----- ENTRIES SHOWN -----

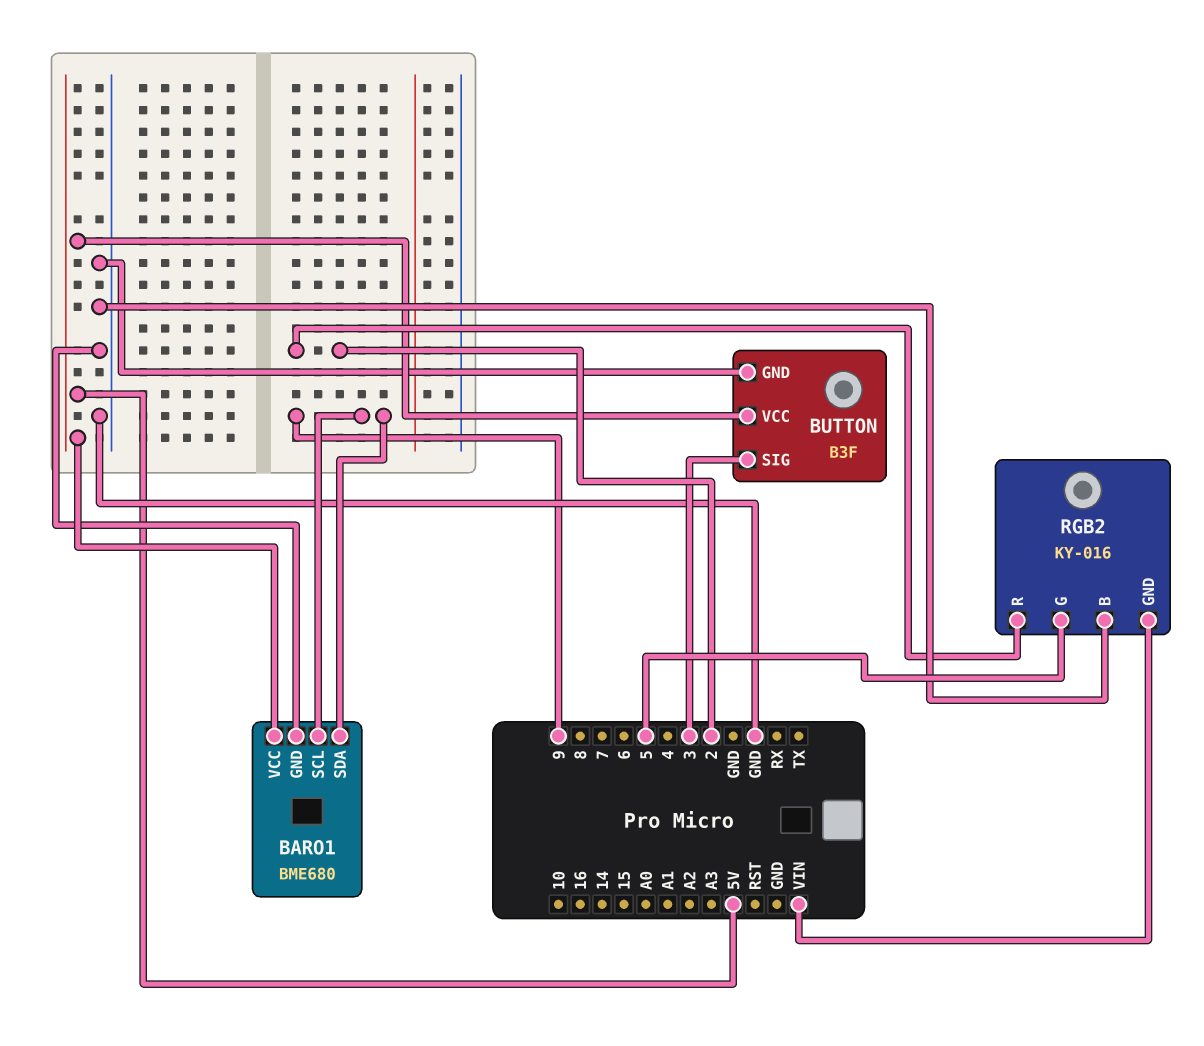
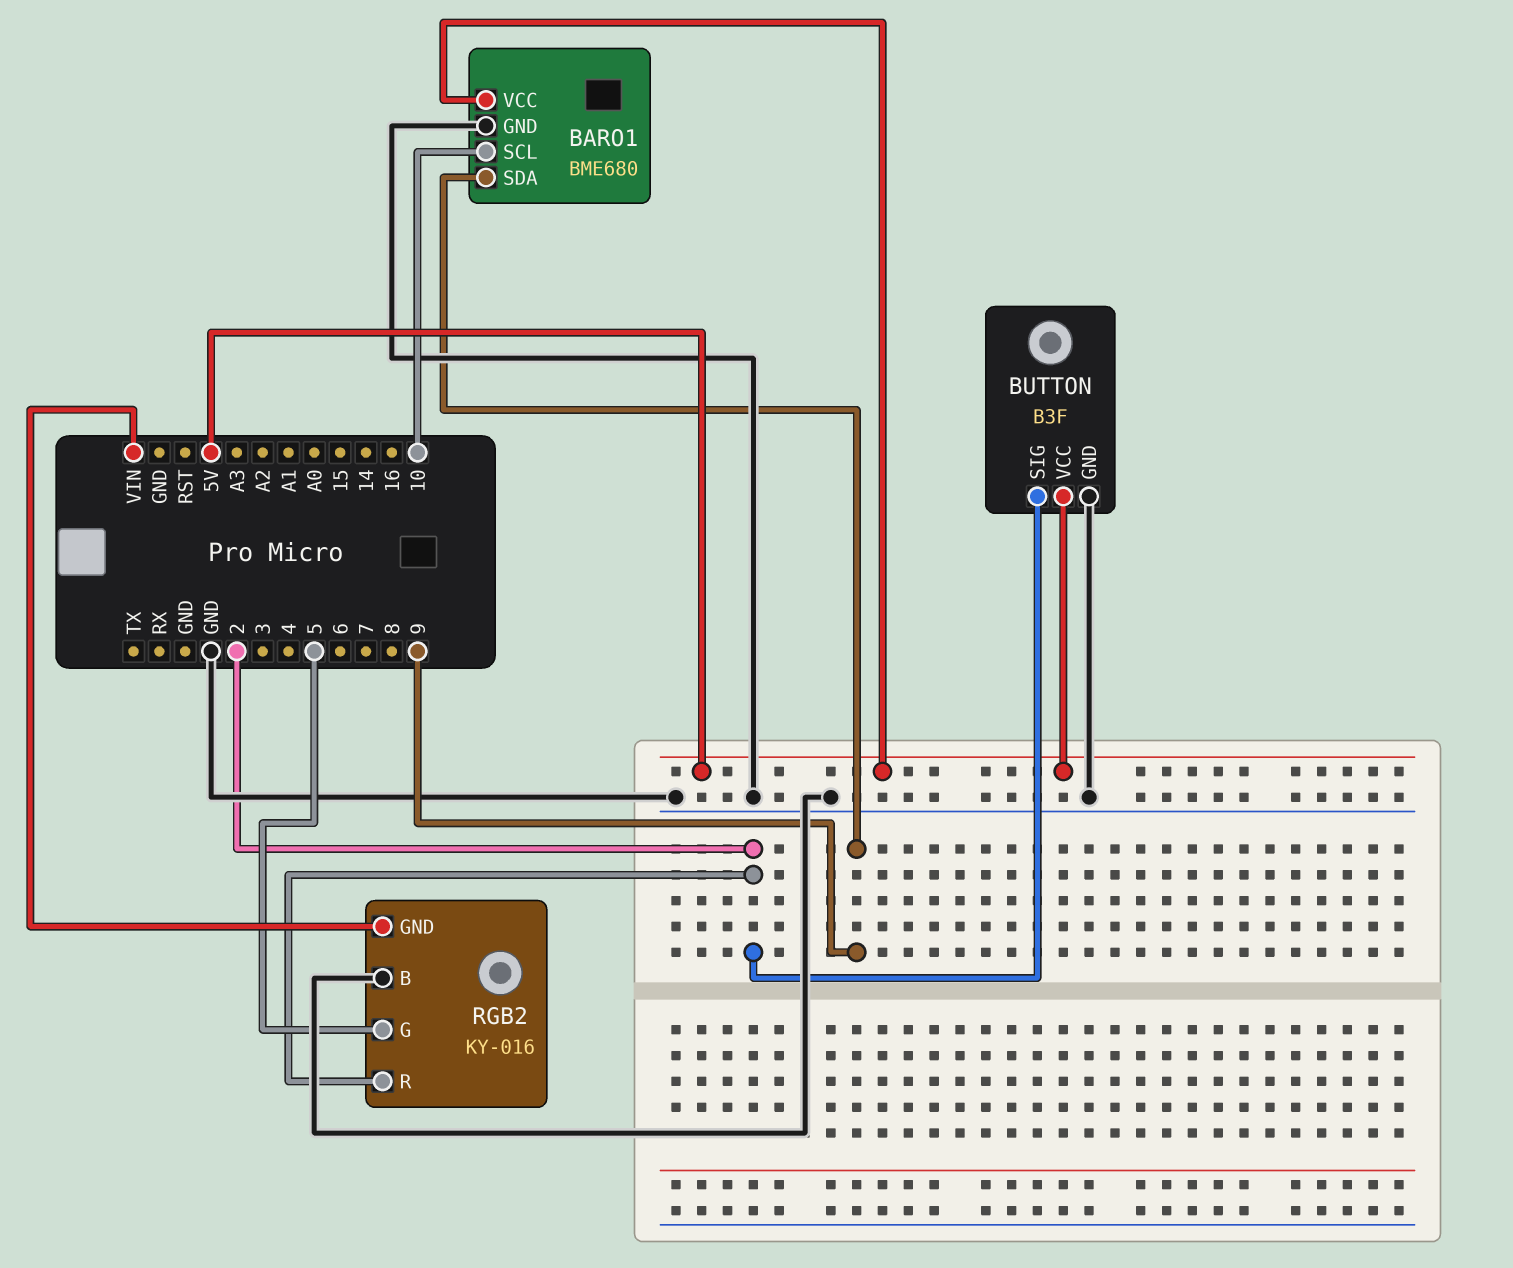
BARO1 pin SCL: 9 -> 10
BUTTON pin SIG: 3 -> 2

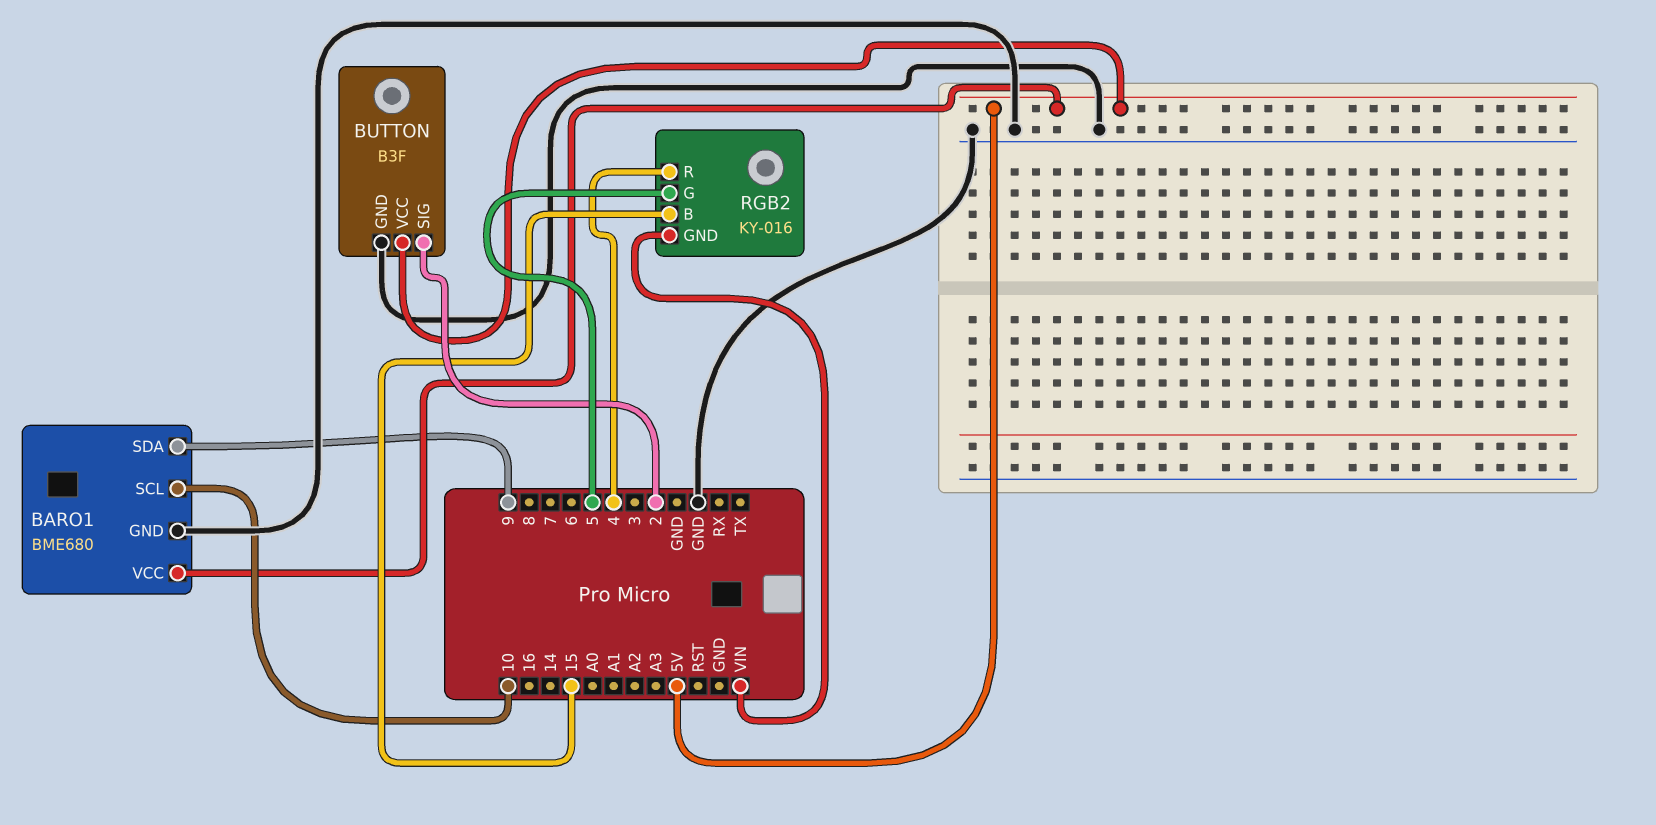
RGB2 pin B: GND -> 15
RGB2 pin R: 2 -> 4

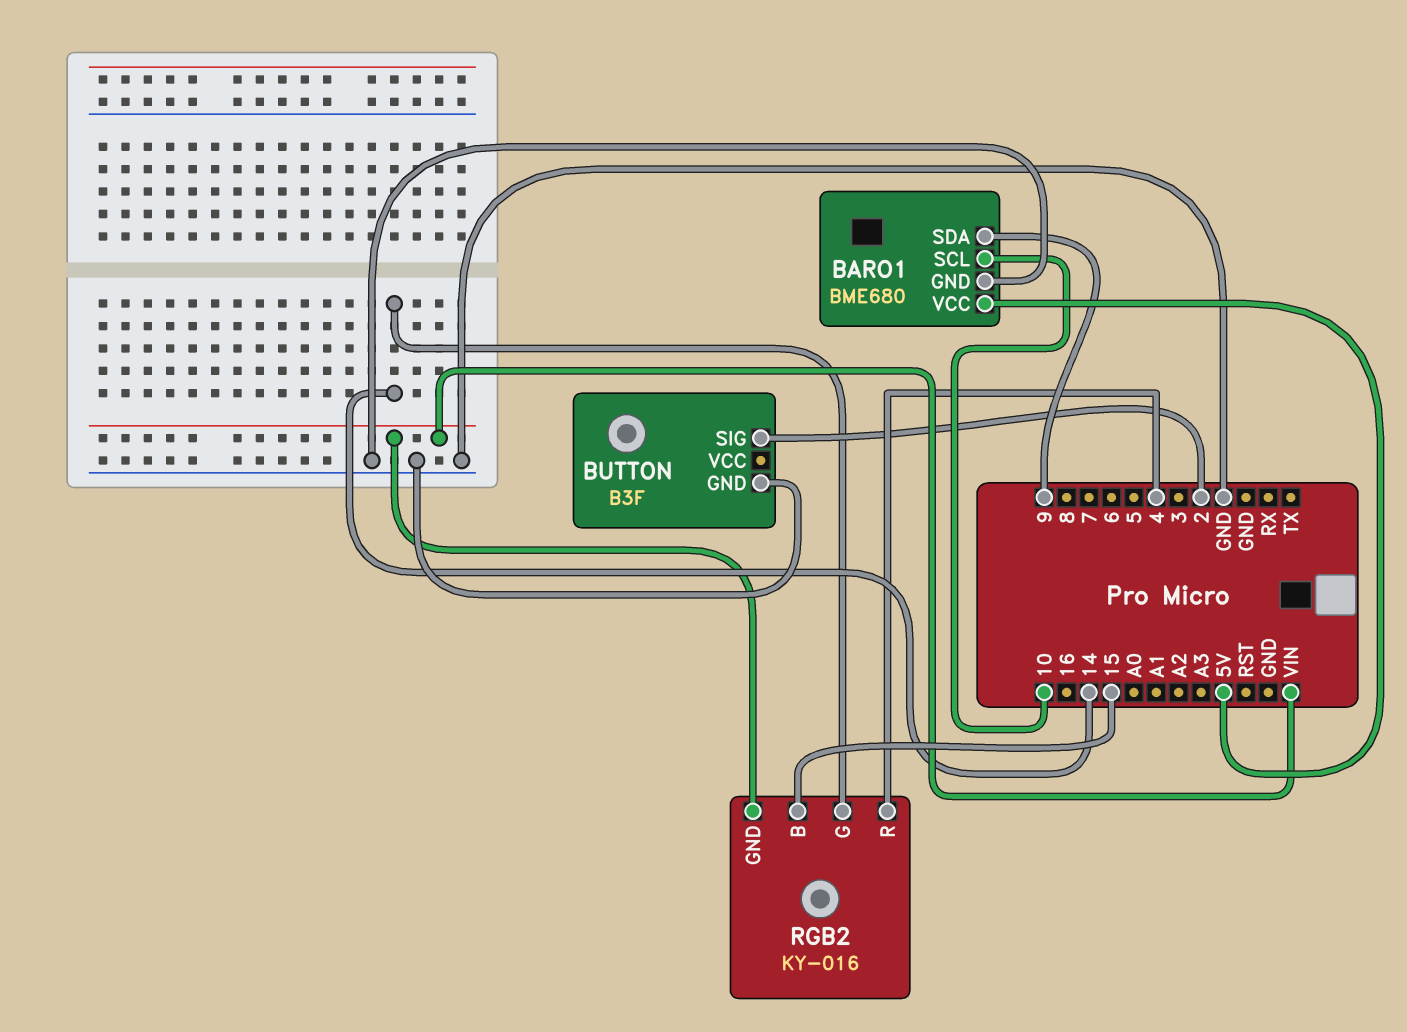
BUTTON pin VCC: 5V -> none
RGB2 pin G: 5 -> 14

-----

# EXERCISE BRIEF:
All of the entries above need to be repeated exactly, minus the pictures.

# EXERCISE ANSWER:
BARO1 pin SCL: 9 -> 10
BUTTON pin SIG: 3 -> 2

RGB2 pin B: GND -> 15
RGB2 pin R: 2 -> 4

BUTTON pin VCC: 5V -> none
RGB2 pin G: 5 -> 14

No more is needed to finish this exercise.